• **Task item**: Establish how many lines in the entries hold the string "carton". The number by itself is the whole answer.
:: Records for the exercise ::
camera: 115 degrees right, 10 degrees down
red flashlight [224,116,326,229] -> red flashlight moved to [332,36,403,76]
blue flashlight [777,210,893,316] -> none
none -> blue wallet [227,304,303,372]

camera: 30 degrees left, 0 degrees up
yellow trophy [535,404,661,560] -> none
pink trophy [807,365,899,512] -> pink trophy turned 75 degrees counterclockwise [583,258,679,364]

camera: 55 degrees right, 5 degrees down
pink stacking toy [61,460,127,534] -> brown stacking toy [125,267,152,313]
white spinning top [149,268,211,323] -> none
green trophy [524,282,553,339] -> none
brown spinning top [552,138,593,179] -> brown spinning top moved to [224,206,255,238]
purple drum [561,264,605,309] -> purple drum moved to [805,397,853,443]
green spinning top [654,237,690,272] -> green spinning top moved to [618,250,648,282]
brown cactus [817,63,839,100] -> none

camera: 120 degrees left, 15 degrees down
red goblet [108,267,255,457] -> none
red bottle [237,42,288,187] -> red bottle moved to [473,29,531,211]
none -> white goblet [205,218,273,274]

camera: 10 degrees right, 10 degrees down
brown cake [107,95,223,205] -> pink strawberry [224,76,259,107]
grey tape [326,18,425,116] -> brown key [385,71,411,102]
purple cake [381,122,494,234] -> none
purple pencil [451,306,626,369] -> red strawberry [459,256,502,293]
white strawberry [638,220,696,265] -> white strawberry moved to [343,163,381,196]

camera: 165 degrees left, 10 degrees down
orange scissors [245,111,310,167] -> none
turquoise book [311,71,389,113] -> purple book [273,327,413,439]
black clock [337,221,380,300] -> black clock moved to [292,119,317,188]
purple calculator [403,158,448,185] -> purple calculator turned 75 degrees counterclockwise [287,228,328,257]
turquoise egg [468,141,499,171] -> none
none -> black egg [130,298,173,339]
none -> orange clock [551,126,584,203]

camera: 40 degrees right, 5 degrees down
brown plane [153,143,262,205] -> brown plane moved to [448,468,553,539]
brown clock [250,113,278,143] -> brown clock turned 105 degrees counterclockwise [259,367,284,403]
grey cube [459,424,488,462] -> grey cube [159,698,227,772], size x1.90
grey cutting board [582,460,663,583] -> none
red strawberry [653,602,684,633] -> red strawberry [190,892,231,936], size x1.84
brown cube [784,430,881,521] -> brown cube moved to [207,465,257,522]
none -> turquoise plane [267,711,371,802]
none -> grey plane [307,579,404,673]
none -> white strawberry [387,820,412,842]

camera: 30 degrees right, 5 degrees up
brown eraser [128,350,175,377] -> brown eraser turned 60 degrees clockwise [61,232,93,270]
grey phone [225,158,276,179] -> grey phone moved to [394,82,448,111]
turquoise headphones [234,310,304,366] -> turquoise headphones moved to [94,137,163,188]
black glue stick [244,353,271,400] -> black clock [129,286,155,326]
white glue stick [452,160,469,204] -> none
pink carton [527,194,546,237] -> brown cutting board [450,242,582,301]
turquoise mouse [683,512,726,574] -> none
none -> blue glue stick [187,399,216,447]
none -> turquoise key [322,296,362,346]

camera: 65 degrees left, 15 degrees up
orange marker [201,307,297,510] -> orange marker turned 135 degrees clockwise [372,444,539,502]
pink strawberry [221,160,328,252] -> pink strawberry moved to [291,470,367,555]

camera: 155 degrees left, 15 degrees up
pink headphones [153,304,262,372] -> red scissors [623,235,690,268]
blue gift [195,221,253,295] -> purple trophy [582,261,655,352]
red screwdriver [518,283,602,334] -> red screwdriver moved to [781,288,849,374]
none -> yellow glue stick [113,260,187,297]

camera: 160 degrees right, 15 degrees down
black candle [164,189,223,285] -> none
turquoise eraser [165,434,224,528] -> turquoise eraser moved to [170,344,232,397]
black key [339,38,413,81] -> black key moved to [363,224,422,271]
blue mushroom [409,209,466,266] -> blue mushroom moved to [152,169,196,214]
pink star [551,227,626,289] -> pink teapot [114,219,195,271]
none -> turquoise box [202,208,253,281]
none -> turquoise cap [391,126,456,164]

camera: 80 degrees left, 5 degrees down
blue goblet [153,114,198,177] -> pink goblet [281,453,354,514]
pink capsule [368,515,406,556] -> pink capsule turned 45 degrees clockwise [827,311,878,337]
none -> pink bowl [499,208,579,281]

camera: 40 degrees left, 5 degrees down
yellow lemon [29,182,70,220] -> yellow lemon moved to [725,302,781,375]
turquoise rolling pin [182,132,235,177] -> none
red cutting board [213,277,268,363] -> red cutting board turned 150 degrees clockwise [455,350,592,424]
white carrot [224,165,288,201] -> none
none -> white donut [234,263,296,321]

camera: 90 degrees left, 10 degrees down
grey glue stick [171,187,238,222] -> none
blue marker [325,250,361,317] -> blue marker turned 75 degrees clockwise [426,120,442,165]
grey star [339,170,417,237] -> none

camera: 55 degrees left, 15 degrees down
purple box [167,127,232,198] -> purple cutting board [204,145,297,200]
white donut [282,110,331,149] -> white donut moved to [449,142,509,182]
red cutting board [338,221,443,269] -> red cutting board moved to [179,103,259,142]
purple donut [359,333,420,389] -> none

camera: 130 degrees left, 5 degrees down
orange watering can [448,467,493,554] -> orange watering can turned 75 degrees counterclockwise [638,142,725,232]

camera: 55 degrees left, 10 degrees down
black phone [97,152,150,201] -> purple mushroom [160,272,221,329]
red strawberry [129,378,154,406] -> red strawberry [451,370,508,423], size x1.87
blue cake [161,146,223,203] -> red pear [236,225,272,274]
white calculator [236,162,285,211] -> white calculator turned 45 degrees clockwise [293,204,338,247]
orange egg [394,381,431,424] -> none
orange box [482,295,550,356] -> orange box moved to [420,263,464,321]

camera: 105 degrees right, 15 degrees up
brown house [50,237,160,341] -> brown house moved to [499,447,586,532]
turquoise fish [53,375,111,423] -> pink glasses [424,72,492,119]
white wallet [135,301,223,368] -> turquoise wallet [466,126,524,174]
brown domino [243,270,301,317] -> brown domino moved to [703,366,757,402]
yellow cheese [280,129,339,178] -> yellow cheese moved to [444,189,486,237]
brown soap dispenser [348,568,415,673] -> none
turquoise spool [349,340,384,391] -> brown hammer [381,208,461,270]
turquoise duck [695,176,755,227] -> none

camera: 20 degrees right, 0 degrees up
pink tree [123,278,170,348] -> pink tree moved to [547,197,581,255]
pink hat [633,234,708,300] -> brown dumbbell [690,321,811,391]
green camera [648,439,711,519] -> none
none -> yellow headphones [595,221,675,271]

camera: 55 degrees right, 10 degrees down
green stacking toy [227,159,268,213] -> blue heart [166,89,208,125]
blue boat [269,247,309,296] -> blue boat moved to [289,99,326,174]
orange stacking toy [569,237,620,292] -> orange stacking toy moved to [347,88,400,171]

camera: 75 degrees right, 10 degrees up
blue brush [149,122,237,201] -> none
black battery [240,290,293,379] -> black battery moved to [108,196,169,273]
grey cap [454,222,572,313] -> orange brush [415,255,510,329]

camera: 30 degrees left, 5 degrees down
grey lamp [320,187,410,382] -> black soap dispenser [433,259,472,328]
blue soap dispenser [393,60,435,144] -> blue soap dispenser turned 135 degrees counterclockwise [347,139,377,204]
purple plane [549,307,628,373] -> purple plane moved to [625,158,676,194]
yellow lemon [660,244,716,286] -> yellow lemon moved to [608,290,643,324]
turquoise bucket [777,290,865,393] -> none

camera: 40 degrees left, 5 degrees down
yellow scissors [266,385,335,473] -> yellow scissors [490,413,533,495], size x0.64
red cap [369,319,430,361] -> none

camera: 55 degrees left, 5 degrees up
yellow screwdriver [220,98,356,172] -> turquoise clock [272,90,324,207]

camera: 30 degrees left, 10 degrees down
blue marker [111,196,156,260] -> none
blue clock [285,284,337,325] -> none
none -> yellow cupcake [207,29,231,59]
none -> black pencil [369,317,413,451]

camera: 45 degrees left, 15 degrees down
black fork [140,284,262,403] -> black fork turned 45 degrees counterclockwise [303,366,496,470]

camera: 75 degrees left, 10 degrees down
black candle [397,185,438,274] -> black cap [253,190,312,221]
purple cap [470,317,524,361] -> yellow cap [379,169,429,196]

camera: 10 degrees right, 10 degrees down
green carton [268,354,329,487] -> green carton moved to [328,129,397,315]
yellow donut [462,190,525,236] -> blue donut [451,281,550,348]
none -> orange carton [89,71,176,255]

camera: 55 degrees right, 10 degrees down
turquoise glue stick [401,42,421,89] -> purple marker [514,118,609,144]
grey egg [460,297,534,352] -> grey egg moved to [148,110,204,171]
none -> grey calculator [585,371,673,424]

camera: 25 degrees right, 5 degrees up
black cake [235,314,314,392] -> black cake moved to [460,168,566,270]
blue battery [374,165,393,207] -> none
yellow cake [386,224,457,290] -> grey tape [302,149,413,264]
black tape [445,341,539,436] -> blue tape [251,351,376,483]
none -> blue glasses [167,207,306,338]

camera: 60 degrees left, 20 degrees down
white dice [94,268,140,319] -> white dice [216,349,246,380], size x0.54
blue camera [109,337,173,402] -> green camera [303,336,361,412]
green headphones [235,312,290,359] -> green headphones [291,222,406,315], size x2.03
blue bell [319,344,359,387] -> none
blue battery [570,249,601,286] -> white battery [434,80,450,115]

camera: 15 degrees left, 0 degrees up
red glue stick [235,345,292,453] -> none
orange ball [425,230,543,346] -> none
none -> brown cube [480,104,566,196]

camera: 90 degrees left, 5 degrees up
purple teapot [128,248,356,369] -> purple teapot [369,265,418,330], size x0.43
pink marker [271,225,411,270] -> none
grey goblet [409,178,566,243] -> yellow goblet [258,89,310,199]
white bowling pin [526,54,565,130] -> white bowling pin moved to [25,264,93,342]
:::
• **Answer to the problem**: 3